### EXERCISE DIRECTIONS
Output range, inclusive: from the line containing "camera: 150 degrees right, 0 degrees up" to the line containing "(960, 306) = (667, 254): turquoise". Restate those lines from the data below word for word and only those.

[SUPPLIED DATA — start]

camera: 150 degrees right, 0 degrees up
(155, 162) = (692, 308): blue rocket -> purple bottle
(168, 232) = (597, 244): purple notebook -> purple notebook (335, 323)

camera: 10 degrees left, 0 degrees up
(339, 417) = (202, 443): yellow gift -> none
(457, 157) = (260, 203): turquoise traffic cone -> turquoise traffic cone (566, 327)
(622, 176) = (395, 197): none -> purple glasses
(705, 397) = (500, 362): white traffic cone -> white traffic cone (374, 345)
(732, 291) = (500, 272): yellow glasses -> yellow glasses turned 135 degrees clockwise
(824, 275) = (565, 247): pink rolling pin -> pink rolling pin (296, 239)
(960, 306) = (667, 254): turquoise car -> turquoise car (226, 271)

[SUPPLIED DATA — finish]
[SUPPLIED DATA — start]

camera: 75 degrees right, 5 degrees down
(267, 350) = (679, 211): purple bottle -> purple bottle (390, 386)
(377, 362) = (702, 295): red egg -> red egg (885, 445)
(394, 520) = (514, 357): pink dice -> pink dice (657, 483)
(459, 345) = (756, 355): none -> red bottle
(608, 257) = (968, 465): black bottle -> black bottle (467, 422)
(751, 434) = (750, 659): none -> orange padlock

[SUPPLIED DATA — finish]
[SUPPLIED DATA — start]

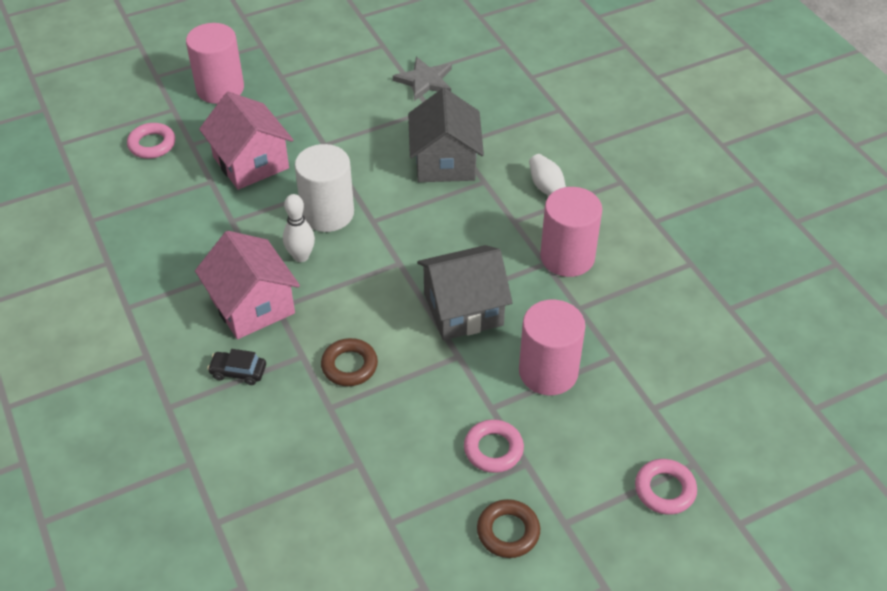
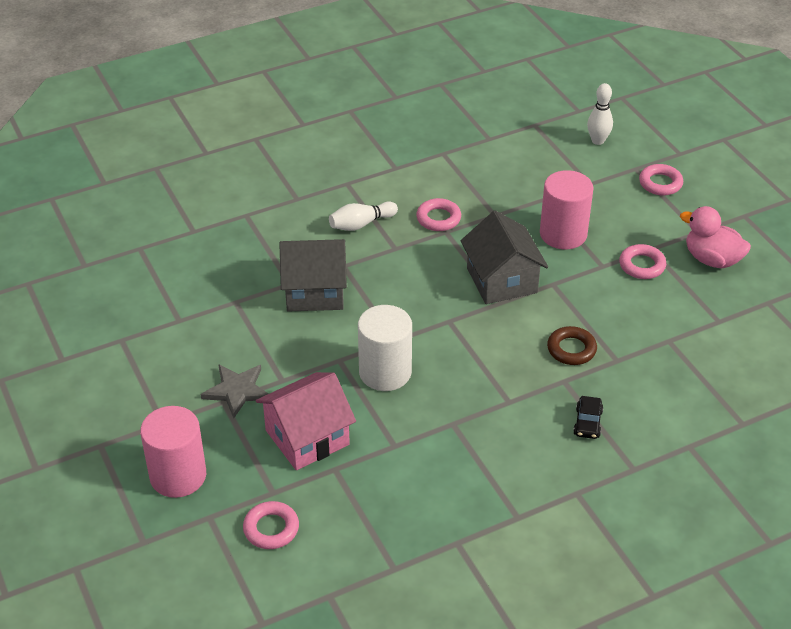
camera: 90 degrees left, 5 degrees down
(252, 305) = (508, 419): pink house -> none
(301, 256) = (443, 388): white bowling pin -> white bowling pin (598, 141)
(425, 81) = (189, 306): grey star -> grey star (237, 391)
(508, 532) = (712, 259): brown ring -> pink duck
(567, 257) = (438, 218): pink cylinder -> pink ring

[SUPPLIED DATA — finish]

### ANSWER AREA
camera: 150 degrees right, 0 degrees up
(155, 162) = (692, 308): blue rocket -> purple bottle
(168, 232) = (597, 244): purple notebook -> purple notebook (335, 323)

camera: 10 degrees left, 0 degrees up
(339, 417) = (202, 443): yellow gift -> none
(457, 157) = (260, 203): turquoise traffic cone -> turquoise traffic cone (566, 327)
(622, 176) = (395, 197): none -> purple glasses
(705, 397) = (500, 362): white traffic cone -> white traffic cone (374, 345)
(732, 291) = (500, 272): yellow glasses -> yellow glasses turned 135 degrees clockwise
(824, 275) = (565, 247): pink rolling pin -> pink rolling pin (296, 239)
(960, 306) = (667, 254): turquoise car -> turquoise car (226, 271)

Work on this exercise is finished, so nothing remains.